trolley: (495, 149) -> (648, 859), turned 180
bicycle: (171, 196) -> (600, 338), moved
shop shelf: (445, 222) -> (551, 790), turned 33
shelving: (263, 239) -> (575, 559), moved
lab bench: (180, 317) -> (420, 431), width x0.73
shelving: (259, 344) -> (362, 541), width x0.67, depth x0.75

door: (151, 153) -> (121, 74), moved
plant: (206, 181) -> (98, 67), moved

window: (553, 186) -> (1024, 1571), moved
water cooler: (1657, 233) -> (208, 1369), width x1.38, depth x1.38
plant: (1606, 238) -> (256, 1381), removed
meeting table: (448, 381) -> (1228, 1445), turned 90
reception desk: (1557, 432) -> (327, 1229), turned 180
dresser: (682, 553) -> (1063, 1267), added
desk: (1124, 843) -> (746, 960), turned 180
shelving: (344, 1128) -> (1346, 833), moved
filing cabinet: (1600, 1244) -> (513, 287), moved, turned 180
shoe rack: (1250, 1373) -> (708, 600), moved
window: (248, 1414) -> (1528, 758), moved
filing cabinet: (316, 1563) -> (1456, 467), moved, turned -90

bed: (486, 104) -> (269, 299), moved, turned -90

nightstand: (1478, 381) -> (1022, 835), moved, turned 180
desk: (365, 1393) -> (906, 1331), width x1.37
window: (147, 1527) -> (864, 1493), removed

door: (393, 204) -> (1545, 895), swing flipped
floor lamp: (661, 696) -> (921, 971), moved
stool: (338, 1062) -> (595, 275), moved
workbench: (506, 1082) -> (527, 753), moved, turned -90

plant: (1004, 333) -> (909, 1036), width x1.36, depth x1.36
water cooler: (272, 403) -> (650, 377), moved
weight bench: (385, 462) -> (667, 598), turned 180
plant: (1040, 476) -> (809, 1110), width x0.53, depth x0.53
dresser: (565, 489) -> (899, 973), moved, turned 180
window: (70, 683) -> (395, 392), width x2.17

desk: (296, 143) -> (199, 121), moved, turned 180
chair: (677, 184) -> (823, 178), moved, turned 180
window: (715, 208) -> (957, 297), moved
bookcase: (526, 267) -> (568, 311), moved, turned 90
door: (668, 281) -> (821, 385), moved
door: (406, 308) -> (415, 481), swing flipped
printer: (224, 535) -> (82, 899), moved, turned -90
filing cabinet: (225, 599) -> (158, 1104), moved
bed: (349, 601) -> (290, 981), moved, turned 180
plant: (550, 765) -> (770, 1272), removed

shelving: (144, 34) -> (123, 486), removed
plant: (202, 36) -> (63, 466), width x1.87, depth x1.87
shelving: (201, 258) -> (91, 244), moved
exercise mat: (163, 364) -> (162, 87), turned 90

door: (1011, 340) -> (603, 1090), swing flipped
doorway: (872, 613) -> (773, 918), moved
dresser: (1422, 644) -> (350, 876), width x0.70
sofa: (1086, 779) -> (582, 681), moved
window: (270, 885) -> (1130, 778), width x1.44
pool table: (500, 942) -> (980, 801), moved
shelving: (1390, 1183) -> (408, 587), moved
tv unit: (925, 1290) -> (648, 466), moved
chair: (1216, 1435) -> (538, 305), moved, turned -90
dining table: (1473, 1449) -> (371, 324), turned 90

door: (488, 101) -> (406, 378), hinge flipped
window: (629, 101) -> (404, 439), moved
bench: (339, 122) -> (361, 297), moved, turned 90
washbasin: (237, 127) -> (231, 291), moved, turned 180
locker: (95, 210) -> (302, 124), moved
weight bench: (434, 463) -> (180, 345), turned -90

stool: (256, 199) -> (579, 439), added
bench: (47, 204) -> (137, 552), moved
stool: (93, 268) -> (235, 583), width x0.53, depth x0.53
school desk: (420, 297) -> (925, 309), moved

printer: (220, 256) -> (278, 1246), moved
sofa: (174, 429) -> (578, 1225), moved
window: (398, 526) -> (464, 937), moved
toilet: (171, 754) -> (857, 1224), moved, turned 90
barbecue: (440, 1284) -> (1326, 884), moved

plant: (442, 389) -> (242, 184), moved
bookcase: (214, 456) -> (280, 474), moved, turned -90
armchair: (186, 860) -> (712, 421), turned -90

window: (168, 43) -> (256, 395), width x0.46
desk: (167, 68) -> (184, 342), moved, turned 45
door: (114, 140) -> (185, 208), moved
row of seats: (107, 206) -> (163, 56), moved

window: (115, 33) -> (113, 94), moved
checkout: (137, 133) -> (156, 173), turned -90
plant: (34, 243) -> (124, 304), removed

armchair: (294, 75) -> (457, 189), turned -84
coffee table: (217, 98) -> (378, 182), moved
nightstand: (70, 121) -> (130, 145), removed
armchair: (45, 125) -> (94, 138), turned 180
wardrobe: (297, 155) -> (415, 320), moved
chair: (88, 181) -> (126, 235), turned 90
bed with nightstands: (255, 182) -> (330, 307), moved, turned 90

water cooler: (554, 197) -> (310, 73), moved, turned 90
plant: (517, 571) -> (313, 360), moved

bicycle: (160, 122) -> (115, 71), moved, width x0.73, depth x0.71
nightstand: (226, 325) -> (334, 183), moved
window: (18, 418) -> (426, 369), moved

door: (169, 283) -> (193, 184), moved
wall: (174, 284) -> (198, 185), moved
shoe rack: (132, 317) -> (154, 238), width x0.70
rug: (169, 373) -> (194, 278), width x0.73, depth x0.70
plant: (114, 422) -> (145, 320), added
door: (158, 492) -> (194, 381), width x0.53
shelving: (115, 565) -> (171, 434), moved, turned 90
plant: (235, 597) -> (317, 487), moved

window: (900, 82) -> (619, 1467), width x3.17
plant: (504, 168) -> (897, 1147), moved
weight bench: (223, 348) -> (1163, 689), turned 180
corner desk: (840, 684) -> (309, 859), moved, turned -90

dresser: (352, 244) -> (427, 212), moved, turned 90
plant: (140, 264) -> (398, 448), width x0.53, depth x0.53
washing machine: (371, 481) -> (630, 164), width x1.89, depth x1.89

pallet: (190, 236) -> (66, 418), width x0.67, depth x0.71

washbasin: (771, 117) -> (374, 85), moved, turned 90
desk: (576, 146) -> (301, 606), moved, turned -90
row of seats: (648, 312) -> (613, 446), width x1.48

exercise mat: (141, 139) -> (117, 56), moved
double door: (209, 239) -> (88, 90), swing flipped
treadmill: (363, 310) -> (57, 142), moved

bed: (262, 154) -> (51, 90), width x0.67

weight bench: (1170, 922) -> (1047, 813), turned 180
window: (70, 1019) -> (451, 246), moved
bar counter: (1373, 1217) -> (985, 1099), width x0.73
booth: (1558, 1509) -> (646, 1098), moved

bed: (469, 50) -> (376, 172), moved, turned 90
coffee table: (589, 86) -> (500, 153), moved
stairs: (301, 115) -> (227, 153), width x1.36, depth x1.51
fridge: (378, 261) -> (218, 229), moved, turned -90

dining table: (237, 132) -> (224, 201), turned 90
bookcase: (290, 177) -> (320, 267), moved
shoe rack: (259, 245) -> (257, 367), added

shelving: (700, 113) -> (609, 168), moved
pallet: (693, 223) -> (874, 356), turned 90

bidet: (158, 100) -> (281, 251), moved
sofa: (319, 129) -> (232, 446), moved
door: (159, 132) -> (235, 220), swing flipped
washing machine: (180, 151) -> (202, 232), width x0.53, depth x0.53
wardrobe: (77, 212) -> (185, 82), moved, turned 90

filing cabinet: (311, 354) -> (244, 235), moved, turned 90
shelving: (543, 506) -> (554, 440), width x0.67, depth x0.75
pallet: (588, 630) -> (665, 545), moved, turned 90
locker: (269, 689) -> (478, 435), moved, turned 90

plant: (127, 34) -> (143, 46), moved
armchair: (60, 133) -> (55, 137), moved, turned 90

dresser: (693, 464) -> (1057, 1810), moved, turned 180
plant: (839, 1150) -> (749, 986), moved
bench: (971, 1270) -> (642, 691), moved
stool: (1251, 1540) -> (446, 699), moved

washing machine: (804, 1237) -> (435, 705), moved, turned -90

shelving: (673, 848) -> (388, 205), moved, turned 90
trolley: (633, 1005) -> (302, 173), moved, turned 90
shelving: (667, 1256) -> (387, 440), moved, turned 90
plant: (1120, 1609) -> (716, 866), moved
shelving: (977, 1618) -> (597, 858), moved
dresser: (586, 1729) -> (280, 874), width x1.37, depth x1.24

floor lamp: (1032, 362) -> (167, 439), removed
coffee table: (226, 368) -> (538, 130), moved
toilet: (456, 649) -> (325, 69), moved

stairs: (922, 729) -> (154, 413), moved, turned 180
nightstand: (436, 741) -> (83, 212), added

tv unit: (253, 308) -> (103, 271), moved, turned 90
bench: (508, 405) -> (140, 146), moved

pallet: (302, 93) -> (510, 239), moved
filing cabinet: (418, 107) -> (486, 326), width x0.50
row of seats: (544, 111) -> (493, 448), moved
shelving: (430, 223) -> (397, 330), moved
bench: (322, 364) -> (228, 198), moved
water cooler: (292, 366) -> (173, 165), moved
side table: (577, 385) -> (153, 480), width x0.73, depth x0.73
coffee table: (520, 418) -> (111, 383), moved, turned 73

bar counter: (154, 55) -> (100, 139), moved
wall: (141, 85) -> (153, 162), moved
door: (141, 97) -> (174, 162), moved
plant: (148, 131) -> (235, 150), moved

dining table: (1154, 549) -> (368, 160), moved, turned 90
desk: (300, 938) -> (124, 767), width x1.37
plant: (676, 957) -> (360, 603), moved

════════════════

Work to be completed: Every line of the data that includes the word "bicycle" should be copied.

Reply to the task:
bicycle: (171, 196) -> (600, 338), moved
bicycle: (160, 122) -> (115, 71), moved, width x0.73, depth x0.71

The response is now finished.